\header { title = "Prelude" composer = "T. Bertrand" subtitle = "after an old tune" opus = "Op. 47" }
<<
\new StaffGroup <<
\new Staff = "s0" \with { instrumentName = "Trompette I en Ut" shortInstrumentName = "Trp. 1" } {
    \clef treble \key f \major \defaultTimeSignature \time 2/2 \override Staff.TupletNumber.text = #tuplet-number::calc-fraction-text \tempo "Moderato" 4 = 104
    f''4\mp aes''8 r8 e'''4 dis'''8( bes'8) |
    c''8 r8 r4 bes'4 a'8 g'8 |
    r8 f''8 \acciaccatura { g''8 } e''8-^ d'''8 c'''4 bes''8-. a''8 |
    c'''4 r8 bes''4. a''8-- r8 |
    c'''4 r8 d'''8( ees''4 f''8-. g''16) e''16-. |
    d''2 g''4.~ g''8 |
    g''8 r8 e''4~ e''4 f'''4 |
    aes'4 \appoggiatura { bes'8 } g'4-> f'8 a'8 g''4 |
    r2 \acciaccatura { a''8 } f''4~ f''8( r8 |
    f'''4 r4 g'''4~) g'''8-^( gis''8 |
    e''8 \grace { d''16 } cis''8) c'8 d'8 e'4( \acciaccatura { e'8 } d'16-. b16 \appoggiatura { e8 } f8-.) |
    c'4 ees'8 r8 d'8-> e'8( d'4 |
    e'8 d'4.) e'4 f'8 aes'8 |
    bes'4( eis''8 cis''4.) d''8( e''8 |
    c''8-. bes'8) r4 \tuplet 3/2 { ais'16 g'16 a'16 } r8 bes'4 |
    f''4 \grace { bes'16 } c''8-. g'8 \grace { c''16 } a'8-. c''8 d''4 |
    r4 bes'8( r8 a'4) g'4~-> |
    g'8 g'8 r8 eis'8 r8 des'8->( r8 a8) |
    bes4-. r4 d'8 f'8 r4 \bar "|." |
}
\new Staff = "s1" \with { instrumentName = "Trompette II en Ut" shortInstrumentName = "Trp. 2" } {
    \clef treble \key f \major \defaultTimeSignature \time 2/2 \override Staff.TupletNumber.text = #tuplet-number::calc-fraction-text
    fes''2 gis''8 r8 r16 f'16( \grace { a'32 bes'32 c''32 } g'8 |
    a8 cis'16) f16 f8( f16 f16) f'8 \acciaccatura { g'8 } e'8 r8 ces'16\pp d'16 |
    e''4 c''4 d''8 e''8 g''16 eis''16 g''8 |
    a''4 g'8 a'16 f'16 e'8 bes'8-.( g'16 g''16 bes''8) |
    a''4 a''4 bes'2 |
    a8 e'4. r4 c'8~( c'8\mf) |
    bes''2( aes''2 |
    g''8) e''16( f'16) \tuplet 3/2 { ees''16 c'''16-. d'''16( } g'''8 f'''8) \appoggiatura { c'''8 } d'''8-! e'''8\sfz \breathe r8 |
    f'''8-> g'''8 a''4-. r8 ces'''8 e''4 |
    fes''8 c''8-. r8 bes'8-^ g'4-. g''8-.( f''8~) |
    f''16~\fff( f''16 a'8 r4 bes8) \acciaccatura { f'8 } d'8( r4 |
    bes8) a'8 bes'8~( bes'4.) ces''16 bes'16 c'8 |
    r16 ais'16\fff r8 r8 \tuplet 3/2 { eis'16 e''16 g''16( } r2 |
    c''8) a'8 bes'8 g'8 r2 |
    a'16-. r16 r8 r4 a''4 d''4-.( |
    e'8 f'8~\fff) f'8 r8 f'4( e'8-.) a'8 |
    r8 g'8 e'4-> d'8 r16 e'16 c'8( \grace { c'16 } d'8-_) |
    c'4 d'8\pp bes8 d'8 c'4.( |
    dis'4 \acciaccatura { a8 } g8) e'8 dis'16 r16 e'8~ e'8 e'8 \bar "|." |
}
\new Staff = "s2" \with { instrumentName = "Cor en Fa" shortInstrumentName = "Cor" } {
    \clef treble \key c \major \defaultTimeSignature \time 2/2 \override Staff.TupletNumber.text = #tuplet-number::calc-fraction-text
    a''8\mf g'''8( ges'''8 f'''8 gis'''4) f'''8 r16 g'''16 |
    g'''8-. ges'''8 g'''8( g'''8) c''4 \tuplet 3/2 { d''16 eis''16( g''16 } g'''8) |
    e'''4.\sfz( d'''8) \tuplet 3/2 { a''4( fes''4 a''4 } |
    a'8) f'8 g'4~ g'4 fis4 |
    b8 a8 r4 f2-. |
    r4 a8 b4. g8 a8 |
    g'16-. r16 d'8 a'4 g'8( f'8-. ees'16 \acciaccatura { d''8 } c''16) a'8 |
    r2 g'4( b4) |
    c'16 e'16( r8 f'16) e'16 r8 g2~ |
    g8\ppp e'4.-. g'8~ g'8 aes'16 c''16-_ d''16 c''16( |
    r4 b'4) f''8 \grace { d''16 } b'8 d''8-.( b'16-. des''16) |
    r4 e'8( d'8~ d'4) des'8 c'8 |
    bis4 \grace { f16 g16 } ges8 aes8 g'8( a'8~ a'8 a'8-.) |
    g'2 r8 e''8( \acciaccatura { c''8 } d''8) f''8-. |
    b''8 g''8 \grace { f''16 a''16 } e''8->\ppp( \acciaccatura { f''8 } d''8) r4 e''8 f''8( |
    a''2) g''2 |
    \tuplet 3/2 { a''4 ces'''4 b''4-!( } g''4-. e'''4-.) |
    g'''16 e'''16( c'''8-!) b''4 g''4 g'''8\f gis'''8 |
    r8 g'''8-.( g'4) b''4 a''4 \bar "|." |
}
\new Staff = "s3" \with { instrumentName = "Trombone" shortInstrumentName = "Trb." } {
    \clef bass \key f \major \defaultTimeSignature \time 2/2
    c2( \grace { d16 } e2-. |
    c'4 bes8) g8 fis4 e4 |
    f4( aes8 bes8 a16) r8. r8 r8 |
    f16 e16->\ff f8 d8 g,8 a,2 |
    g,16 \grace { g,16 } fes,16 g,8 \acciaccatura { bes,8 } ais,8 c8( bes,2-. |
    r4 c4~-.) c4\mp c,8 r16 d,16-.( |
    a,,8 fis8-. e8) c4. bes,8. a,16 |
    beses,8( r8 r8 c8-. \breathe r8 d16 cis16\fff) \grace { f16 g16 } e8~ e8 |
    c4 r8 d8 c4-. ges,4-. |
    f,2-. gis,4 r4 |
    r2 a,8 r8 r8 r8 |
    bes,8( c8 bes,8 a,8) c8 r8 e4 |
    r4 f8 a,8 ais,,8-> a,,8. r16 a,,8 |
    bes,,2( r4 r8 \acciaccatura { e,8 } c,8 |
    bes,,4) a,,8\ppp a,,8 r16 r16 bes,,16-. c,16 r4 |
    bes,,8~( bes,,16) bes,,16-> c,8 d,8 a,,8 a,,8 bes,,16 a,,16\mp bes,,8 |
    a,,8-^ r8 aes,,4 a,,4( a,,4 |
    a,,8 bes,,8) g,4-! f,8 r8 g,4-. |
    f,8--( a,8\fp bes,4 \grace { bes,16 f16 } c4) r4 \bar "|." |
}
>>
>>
--------------------------------------------------
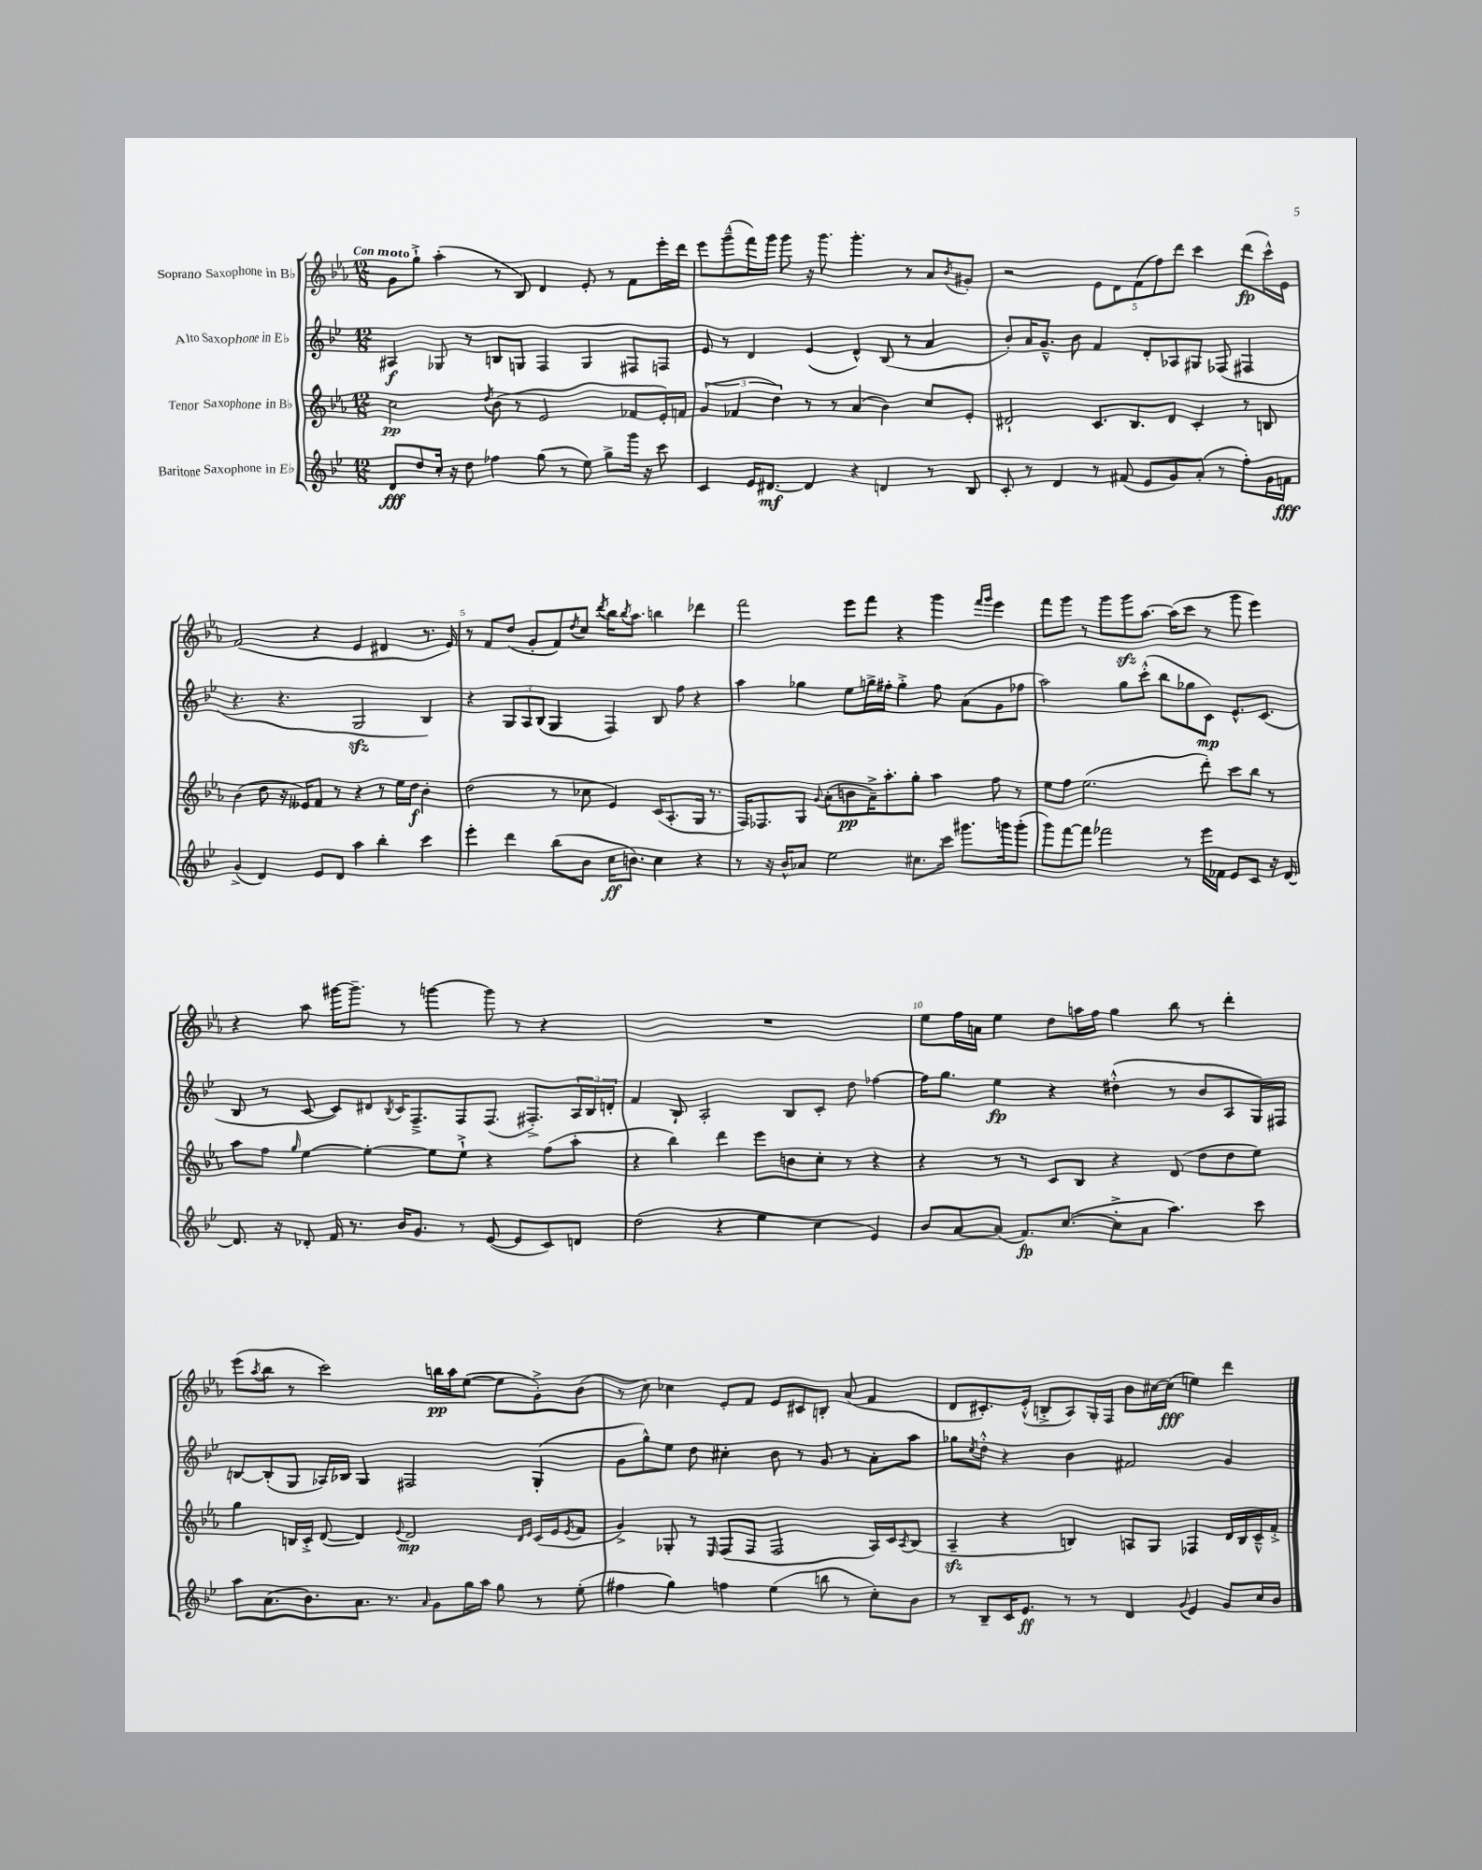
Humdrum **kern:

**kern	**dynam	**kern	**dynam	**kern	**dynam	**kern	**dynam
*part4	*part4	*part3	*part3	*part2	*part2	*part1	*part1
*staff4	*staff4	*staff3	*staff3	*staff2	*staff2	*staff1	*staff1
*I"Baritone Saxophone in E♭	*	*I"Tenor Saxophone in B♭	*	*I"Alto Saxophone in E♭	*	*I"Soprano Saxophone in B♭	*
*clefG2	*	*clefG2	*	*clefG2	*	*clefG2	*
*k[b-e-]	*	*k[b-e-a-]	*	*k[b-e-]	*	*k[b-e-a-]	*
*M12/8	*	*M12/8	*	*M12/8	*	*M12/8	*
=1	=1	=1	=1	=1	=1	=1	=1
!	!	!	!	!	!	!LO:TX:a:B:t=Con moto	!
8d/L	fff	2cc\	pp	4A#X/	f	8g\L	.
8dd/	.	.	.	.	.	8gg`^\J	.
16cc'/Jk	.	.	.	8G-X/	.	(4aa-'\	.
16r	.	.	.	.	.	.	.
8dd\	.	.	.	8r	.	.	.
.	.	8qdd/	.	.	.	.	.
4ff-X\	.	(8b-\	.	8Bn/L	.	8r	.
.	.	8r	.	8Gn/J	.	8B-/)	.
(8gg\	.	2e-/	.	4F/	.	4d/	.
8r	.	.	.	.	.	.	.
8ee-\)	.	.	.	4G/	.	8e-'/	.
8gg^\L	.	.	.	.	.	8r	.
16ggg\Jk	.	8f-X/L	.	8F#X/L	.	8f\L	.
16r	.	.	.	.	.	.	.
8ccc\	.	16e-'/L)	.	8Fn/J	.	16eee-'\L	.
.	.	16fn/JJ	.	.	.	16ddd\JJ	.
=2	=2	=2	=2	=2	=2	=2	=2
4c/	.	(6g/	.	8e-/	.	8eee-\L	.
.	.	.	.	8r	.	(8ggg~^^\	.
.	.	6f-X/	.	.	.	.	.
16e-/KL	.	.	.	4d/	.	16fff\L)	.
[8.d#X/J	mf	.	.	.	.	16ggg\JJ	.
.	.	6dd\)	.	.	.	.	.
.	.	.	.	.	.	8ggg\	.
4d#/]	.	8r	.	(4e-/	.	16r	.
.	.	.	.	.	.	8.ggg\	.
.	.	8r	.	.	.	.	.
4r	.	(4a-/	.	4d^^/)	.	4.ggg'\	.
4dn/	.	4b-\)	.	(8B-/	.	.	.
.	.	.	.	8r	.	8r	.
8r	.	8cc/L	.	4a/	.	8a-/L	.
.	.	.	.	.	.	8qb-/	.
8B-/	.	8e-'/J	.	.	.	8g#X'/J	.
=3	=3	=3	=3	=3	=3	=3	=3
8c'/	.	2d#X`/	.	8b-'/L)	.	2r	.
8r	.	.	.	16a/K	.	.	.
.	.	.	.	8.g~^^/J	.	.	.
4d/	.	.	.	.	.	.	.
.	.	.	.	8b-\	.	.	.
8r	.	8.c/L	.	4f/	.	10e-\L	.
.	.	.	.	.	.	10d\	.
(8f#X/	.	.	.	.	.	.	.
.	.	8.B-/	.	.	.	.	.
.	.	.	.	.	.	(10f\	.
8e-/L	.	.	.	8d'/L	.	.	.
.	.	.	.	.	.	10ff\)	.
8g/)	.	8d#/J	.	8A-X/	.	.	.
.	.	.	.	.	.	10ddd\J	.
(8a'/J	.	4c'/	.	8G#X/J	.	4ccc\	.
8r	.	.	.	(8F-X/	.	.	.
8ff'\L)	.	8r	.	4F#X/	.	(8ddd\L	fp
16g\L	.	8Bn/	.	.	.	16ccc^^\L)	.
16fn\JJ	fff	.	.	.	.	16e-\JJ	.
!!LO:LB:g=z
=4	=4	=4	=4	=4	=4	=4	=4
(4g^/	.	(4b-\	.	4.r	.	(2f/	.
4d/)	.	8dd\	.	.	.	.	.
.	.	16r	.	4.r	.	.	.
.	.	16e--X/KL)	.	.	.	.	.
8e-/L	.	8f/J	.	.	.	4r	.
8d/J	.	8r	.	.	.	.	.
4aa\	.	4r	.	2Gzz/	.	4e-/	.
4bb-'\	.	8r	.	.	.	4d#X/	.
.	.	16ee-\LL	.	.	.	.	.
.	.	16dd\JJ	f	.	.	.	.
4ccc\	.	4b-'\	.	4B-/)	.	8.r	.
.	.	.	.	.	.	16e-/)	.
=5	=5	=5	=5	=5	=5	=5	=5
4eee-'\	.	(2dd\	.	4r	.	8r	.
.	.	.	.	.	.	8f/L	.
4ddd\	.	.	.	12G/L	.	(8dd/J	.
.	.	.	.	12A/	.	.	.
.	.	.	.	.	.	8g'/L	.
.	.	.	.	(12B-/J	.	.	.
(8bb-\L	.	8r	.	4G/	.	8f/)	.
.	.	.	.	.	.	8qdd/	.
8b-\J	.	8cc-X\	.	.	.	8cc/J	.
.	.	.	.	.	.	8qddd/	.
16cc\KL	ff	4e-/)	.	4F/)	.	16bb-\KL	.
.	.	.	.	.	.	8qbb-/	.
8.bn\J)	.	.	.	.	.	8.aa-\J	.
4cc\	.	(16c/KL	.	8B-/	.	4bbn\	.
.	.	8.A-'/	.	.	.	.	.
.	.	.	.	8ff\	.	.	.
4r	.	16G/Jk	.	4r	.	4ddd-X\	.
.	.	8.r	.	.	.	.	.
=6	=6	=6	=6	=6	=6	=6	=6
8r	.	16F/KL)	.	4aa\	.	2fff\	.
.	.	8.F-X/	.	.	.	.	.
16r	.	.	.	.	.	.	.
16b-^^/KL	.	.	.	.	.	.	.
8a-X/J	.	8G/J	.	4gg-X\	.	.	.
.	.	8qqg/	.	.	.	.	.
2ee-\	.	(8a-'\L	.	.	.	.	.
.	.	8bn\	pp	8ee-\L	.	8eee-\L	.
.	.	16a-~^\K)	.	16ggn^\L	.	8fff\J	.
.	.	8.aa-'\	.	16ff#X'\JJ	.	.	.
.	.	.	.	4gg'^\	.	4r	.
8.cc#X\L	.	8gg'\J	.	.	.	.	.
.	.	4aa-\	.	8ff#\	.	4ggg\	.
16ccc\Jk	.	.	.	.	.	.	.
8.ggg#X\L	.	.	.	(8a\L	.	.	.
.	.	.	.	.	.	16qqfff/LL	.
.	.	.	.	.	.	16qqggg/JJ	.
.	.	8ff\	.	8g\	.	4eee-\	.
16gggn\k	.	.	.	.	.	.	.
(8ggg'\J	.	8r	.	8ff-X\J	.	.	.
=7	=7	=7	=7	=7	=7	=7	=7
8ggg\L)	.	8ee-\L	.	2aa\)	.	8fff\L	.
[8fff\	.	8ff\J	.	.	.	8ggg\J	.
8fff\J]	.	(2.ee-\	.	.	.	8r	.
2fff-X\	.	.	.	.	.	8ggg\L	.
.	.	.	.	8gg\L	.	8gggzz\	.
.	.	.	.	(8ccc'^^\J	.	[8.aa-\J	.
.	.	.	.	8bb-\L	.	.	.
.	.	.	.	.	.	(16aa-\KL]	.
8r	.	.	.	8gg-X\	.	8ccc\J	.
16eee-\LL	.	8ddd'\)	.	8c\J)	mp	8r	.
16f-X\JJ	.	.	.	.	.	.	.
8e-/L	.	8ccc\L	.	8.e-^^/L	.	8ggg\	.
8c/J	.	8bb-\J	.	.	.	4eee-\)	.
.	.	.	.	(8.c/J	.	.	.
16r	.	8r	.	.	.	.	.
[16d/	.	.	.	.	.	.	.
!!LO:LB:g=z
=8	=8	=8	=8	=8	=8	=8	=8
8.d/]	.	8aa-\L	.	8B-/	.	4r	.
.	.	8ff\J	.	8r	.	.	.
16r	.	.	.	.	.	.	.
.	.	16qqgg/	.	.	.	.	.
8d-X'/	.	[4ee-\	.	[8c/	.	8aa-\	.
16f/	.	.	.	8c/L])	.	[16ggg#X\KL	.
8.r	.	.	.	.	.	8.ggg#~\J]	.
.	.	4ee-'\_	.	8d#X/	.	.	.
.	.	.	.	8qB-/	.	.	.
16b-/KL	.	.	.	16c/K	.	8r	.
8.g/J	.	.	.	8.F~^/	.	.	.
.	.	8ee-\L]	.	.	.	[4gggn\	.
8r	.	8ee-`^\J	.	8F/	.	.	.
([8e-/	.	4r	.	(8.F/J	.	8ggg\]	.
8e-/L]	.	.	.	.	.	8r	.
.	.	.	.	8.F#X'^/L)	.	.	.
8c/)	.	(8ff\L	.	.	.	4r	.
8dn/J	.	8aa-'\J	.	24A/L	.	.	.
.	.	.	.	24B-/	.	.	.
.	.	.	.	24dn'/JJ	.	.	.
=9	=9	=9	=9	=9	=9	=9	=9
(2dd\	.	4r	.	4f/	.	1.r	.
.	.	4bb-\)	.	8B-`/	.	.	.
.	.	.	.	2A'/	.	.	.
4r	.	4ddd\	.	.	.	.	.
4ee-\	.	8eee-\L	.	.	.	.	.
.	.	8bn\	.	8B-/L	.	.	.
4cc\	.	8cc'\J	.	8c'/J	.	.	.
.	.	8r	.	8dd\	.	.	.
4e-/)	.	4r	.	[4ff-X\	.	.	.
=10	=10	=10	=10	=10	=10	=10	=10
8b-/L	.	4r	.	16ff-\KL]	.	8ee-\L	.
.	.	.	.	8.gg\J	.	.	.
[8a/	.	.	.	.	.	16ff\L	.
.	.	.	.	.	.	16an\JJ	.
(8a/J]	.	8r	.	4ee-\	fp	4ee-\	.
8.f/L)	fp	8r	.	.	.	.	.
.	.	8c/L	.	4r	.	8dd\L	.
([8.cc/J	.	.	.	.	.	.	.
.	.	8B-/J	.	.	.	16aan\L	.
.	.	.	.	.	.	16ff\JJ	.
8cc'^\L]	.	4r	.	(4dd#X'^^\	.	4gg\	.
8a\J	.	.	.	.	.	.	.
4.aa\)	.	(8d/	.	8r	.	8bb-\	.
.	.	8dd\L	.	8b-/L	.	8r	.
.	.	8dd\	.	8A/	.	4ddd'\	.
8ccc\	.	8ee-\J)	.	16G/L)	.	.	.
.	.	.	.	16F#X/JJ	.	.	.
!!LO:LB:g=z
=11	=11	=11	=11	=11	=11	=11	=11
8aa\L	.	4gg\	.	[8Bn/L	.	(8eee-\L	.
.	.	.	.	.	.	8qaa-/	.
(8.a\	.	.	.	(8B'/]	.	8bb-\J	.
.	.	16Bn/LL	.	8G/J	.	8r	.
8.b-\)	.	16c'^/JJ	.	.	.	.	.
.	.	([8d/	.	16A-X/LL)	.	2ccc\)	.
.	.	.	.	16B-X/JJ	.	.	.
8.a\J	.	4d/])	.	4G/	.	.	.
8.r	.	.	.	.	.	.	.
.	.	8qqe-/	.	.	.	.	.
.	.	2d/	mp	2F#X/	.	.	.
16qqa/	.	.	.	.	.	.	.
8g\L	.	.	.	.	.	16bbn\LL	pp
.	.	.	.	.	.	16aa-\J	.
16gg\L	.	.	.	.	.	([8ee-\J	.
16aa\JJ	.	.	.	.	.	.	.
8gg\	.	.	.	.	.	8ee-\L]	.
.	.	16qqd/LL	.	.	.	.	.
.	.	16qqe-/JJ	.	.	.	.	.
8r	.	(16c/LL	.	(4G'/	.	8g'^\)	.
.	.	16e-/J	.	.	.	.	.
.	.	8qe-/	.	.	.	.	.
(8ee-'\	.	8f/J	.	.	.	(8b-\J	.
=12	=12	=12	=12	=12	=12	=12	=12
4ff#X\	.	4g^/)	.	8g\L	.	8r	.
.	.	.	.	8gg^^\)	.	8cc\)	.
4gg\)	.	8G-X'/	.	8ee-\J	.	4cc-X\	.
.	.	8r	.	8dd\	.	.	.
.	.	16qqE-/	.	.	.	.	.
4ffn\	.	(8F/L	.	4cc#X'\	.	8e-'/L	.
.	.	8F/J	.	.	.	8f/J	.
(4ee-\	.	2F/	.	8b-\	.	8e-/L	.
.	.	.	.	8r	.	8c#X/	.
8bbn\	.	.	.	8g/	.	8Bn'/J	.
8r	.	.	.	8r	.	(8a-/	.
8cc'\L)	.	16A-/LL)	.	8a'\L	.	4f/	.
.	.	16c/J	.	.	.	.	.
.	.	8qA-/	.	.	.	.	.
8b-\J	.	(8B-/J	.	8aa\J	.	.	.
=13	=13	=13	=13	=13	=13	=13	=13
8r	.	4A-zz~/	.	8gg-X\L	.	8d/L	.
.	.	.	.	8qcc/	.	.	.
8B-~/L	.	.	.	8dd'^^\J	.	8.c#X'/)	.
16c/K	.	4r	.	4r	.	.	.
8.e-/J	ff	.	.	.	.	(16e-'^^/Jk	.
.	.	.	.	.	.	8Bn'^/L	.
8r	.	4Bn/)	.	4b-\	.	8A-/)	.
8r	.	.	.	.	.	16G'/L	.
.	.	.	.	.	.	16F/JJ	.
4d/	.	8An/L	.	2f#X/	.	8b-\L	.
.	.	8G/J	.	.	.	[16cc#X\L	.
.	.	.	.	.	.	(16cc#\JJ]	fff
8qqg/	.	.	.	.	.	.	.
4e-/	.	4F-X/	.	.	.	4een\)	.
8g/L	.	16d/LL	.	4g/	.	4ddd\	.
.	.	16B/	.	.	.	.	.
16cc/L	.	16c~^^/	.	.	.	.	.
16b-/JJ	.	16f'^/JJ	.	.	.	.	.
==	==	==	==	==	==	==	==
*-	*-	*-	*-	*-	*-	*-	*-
--------------------------------------------------
TASK PROMPT:
Find every line in the material above that contains the string "appoggiatura", and copy each of those lines in full.

WRITTEN RESPONSE:
    aes'4 \appoggiatura { bes'8 } g'4-> f'8 a'8 g''4 |
    e''8 \grace { d''16 } cis''8) c'8 d'8 e'4( \acciaccatura { e'8 } d'16-. b16 \appoggiatura { e8 } f8-.) |
    g''8) e''16( f'16) \tuplet 3/2 { ees''16 c'''16-. d'''16( } g'''8 f'''8) \appoggiatura { c'''8 } d'''8-! e'''8\sfz \breathe r8 |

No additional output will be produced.